(Beginning of The input)

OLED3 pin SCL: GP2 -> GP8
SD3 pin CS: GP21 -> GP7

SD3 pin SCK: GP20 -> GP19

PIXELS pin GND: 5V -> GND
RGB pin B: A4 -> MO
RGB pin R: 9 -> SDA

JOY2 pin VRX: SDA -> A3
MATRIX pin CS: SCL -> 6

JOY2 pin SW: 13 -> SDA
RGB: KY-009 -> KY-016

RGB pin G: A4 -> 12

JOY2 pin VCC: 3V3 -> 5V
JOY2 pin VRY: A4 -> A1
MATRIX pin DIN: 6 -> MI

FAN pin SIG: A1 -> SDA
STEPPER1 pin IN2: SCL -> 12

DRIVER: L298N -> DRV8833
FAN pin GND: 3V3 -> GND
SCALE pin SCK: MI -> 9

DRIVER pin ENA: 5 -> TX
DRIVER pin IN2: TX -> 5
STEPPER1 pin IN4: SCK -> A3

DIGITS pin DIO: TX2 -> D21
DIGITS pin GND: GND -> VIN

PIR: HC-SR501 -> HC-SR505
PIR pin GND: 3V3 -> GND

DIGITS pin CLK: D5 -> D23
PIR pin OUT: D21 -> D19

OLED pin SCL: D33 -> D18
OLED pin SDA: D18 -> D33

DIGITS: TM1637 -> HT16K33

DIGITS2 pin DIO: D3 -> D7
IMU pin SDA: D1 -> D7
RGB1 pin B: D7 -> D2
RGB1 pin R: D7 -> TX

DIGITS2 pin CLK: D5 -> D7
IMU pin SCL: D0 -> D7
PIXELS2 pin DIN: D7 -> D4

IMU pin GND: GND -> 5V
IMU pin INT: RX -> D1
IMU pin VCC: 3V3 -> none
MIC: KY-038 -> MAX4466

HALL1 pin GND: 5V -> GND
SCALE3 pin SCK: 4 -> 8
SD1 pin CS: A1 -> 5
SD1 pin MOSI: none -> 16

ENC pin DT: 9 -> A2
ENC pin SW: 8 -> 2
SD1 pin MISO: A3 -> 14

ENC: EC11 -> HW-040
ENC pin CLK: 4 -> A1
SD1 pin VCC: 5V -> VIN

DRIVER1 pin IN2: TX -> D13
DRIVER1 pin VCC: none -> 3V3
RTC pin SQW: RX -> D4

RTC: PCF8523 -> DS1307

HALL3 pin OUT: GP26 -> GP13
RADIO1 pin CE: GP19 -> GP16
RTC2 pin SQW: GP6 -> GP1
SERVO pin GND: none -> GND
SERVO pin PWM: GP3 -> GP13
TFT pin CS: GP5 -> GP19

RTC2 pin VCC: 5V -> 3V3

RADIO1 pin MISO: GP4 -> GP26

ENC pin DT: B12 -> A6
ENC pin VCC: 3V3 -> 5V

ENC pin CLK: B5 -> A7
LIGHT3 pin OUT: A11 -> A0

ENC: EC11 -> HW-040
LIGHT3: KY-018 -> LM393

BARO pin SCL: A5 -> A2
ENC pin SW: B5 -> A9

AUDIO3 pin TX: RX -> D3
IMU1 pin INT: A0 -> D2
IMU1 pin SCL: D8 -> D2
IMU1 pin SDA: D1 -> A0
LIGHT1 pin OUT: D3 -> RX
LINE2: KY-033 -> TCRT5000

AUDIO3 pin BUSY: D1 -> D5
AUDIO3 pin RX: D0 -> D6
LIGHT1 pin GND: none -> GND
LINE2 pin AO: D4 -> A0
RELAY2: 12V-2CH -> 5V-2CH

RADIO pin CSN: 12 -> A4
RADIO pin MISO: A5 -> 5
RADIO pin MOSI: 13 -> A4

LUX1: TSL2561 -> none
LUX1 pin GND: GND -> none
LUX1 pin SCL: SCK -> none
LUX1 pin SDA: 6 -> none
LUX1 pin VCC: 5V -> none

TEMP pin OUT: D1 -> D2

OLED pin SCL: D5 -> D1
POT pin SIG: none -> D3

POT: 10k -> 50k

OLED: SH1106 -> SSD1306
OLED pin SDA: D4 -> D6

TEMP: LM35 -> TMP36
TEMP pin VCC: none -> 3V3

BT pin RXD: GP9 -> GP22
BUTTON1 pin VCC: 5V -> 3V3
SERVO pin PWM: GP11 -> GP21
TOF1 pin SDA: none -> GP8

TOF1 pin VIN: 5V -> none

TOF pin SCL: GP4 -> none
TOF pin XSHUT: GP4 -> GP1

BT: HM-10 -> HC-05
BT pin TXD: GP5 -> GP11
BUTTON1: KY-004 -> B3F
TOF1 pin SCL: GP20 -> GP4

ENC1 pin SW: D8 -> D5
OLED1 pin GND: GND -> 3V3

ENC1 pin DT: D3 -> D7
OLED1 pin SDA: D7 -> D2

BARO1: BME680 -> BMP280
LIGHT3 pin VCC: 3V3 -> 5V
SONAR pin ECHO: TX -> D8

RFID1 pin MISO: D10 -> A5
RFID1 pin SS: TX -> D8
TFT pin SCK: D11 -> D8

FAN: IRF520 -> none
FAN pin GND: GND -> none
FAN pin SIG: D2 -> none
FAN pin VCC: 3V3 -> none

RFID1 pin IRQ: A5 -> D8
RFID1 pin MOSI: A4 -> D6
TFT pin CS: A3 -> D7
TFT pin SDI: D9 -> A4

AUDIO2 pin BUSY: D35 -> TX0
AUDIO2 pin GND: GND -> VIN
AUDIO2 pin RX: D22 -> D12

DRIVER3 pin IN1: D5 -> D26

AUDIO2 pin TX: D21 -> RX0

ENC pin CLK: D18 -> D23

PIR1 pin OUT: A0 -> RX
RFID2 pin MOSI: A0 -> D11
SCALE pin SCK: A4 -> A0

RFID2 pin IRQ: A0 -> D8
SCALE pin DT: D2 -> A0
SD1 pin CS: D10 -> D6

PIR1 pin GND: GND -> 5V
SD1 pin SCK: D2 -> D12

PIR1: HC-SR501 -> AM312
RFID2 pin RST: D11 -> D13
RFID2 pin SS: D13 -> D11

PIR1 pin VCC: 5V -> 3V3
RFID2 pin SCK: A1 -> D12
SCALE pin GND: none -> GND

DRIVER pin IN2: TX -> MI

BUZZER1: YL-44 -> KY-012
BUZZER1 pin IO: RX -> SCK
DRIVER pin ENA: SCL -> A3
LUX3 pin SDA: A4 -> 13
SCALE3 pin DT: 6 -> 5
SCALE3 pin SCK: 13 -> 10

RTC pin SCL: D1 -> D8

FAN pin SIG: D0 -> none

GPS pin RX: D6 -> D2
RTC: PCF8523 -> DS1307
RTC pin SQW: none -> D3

(End of The input)

**What you should do:** Each record is to be repeated word for word, with none skipped.

**Written solution:**
OLED3 pin SCL: GP2 -> GP8
SD3 pin CS: GP21 -> GP7

SD3 pin SCK: GP20 -> GP19

PIXELS pin GND: 5V -> GND
RGB pin B: A4 -> MO
RGB pin R: 9 -> SDA

JOY2 pin VRX: SDA -> A3
MATRIX pin CS: SCL -> 6

JOY2 pin SW: 13 -> SDA
RGB: KY-009 -> KY-016

RGB pin G: A4 -> 12

JOY2 pin VCC: 3V3 -> 5V
JOY2 pin VRY: A4 -> A1
MATRIX pin DIN: 6 -> MI

FAN pin SIG: A1 -> SDA
STEPPER1 pin IN2: SCL -> 12

DRIVER: L298N -> DRV8833
FAN pin GND: 3V3 -> GND
SCALE pin SCK: MI -> 9

DRIVER pin ENA: 5 -> TX
DRIVER pin IN2: TX -> 5
STEPPER1 pin IN4: SCK -> A3

DIGITS pin DIO: TX2 -> D21
DIGITS pin GND: GND -> VIN

PIR: HC-SR501 -> HC-SR505
PIR pin GND: 3V3 -> GND

DIGITS pin CLK: D5 -> D23
PIR pin OUT: D21 -> D19

OLED pin SCL: D33 -> D18
OLED pin SDA: D18 -> D33

DIGITS: TM1637 -> HT16K33

DIGITS2 pin DIO: D3 -> D7
IMU pin SDA: D1 -> D7
RGB1 pin B: D7 -> D2
RGB1 pin R: D7 -> TX

DIGITS2 pin CLK: D5 -> D7
IMU pin SCL: D0 -> D7
PIXELS2 pin DIN: D7 -> D4

IMU pin GND: GND -> 5V
IMU pin INT: RX -> D1
IMU pin VCC: 3V3 -> none
MIC: KY-038 -> MAX4466

HALL1 pin GND: 5V -> GND
SCALE3 pin SCK: 4 -> 8
SD1 pin CS: A1 -> 5
SD1 pin MOSI: none -> 16

ENC pin DT: 9 -> A2
ENC pin SW: 8 -> 2
SD1 pin MISO: A3 -> 14

ENC: EC11 -> HW-040
ENC pin CLK: 4 -> A1
SD1 pin VCC: 5V -> VIN

DRIVER1 pin IN2: TX -> D13
DRIVER1 pin VCC: none -> 3V3
RTC pin SQW: RX -> D4

RTC: PCF8523 -> DS1307

HALL3 pin OUT: GP26 -> GP13
RADIO1 pin CE: GP19 -> GP16
RTC2 pin SQW: GP6 -> GP1
SERVO pin GND: none -> GND
SERVO pin PWM: GP3 -> GP13
TFT pin CS: GP5 -> GP19

RTC2 pin VCC: 5V -> 3V3

RADIO1 pin MISO: GP4 -> GP26

ENC pin DT: B12 -> A6
ENC pin VCC: 3V3 -> 5V

ENC pin CLK: B5 -> A7
LIGHT3 pin OUT: A11 -> A0

ENC: EC11 -> HW-040
LIGHT3: KY-018 -> LM393

BARO pin SCL: A5 -> A2
ENC pin SW: B5 -> A9

AUDIO3 pin TX: RX -> D3
IMU1 pin INT: A0 -> D2
IMU1 pin SCL: D8 -> D2
IMU1 pin SDA: D1 -> A0
LIGHT1 pin OUT: D3 -> RX
LINE2: KY-033 -> TCRT5000

AUDIO3 pin BUSY: D1 -> D5
AUDIO3 pin RX: D0 -> D6
LIGHT1 pin GND: none -> GND
LINE2 pin AO: D4 -> A0
RELAY2: 12V-2CH -> 5V-2CH

RADIO pin CSN: 12 -> A4
RADIO pin MISO: A5 -> 5
RADIO pin MOSI: 13 -> A4

LUX1: TSL2561 -> none
LUX1 pin GND: GND -> none
LUX1 pin SCL: SCK -> none
LUX1 pin SDA: 6 -> none
LUX1 pin VCC: 5V -> none

TEMP pin OUT: D1 -> D2

OLED pin SCL: D5 -> D1
POT pin SIG: none -> D3

POT: 10k -> 50k

OLED: SH1106 -> SSD1306
OLED pin SDA: D4 -> D6

TEMP: LM35 -> TMP36
TEMP pin VCC: none -> 3V3

BT pin RXD: GP9 -> GP22
BUTTON1 pin VCC: 5V -> 3V3
SERVO pin PWM: GP11 -> GP21
TOF1 pin SDA: none -> GP8

TOF1 pin VIN: 5V -> none

TOF pin SCL: GP4 -> none
TOF pin XSHUT: GP4 -> GP1

BT: HM-10 -> HC-05
BT pin TXD: GP5 -> GP11
BUTTON1: KY-004 -> B3F
TOF1 pin SCL: GP20 -> GP4

ENC1 pin SW: D8 -> D5
OLED1 pin GND: GND -> 3V3

ENC1 pin DT: D3 -> D7
OLED1 pin SDA: D7 -> D2

BARO1: BME680 -> BMP280
LIGHT3 pin VCC: 3V3 -> 5V
SONAR pin ECHO: TX -> D8

RFID1 pin MISO: D10 -> A5
RFID1 pin SS: TX -> D8
TFT pin SCK: D11 -> D8

FAN: IRF520 -> none
FAN pin GND: GND -> none
FAN pin SIG: D2 -> none
FAN pin VCC: 3V3 -> none

RFID1 pin IRQ: A5 -> D8
RFID1 pin MOSI: A4 -> D6
TFT pin CS: A3 -> D7
TFT pin SDI: D9 -> A4

AUDIO2 pin BUSY: D35 -> TX0
AUDIO2 pin GND: GND -> VIN
AUDIO2 pin RX: D22 -> D12

DRIVER3 pin IN1: D5 -> D26

AUDIO2 pin TX: D21 -> RX0

ENC pin CLK: D18 -> D23

PIR1 pin OUT: A0 -> RX
RFID2 pin MOSI: A0 -> D11
SCALE pin SCK: A4 -> A0

RFID2 pin IRQ: A0 -> D8
SCALE pin DT: D2 -> A0
SD1 pin CS: D10 -> D6

PIR1 pin GND: GND -> 5V
SD1 pin SCK: D2 -> D12

PIR1: HC-SR501 -> AM312
RFID2 pin RST: D11 -> D13
RFID2 pin SS: D13 -> D11

PIR1 pin VCC: 5V -> 3V3
RFID2 pin SCK: A1 -> D12
SCALE pin GND: none -> GND

DRIVER pin IN2: TX -> MI

BUZZER1: YL-44 -> KY-012
BUZZER1 pin IO: RX -> SCK
DRIVER pin ENA: SCL -> A3
LUX3 pin SDA: A4 -> 13
SCALE3 pin DT: 6 -> 5
SCALE3 pin SCK: 13 -> 10

RTC pin SCL: D1 -> D8

FAN pin SIG: D0 -> none

GPS pin RX: D6 -> D2
RTC: PCF8523 -> DS1307
RTC pin SQW: none -> D3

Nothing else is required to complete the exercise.